** To do **
Pictures are to be excluded. Please print only the lines from the one containing "purple circle: (451, 291)" through the end of the data, exactly as they appear.

** The data **
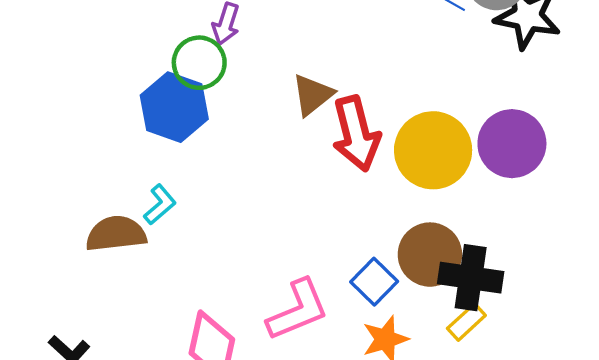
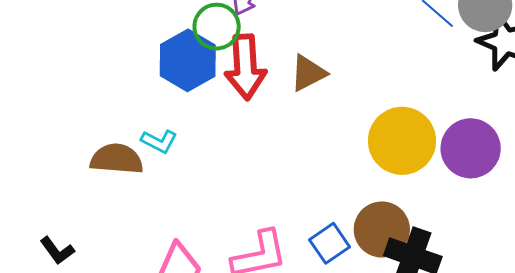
red arrow: (356, 134) -> (245, 67), moved
cyan L-shape: (160, 204) -> (159, 141), turned 57

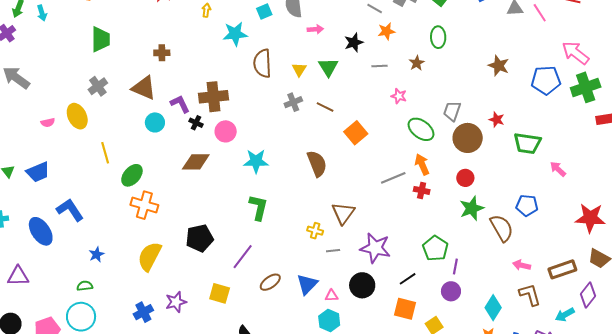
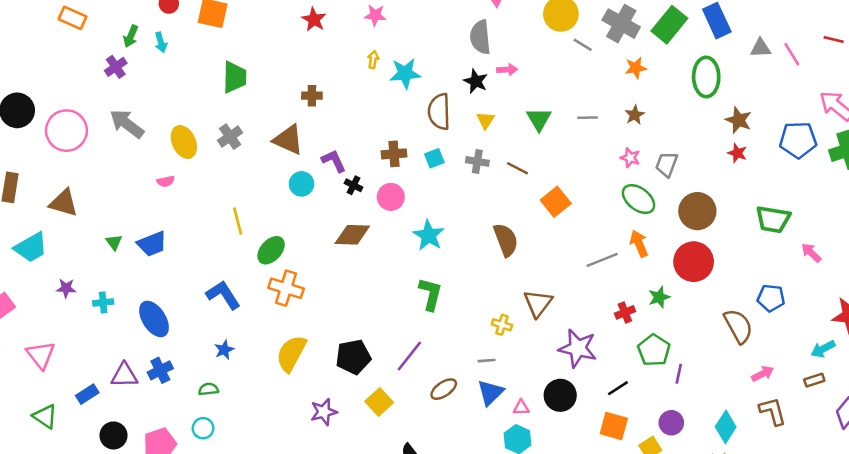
yellow arrow: (206, 10) -> (373, 60), moved
cyan square: (264, 11) -> (434, 158), moved
orange star: (386, 31) -> (636, 68), moved
green ellipse: (438, 37) -> (706, 77), moved, size x1.4
black star: (354, 42) -> (476, 81), moved, turned -30
green triangle: (328, 67) -> (539, 119), moved
pink star: (399, 96) -> (630, 158), moved
brown cross: (213, 97) -> (394, 154), moved, size x0.7
gray cross: (293, 102) -> (477, 161), turned 30
gray trapezoid: (452, 111) -> (667, 164), moved
yellow ellipse: (77, 116) -> (184, 142), moved
red star: (497, 120) -> (737, 153), moved
cyan star: (256, 161) -> (429, 235), turned 30
red circle: (465, 178) -> (694, 262), size x1.8
red cross: (422, 190) -> (625, 312), moved, turned -35
green star: (472, 208) -> (659, 297), moved, size x0.7
blue L-shape: (70, 210) -> (223, 295), moved
black pentagon: (200, 238) -> (353, 357), moved
gray line: (333, 251) -> (487, 361), moved
pink arrow: (522, 265) -> (763, 374), turned 138
brown rectangle: (562, 269) -> (814, 380), size x0.6
purple circle: (451, 291) -> (671, 423), moved
yellow square: (220, 293) -> (379, 402), turned 30
blue cross: (143, 312) -> (160, 370), moved
cyan arrow: (565, 315) -> (823, 349), moved
cyan circle: (81, 317) -> (203, 428), size x0.6

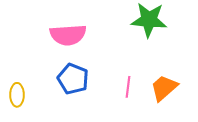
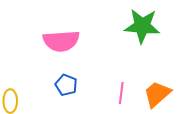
blue pentagon: (73, 79) -> (66, 85), size x0.7

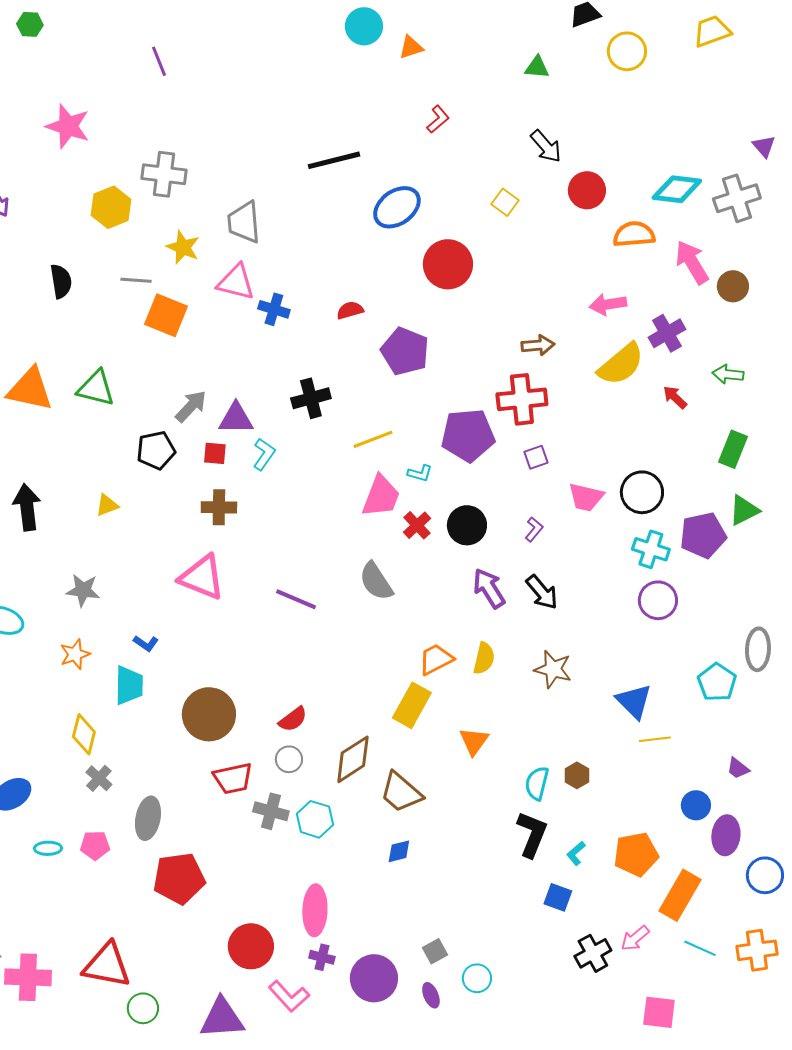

** Answer for the task **
purple circle: (451, 291) -> (671, 423), moved
yellow square: (220, 293) -> (379, 402), turned 30
blue cross: (143, 312) -> (160, 370), moved
cyan arrow: (565, 315) -> (823, 349), moved
cyan circle: (81, 317) -> (203, 428), size x0.6

blue pentagon: (73, 79) -> (66, 85), size x0.7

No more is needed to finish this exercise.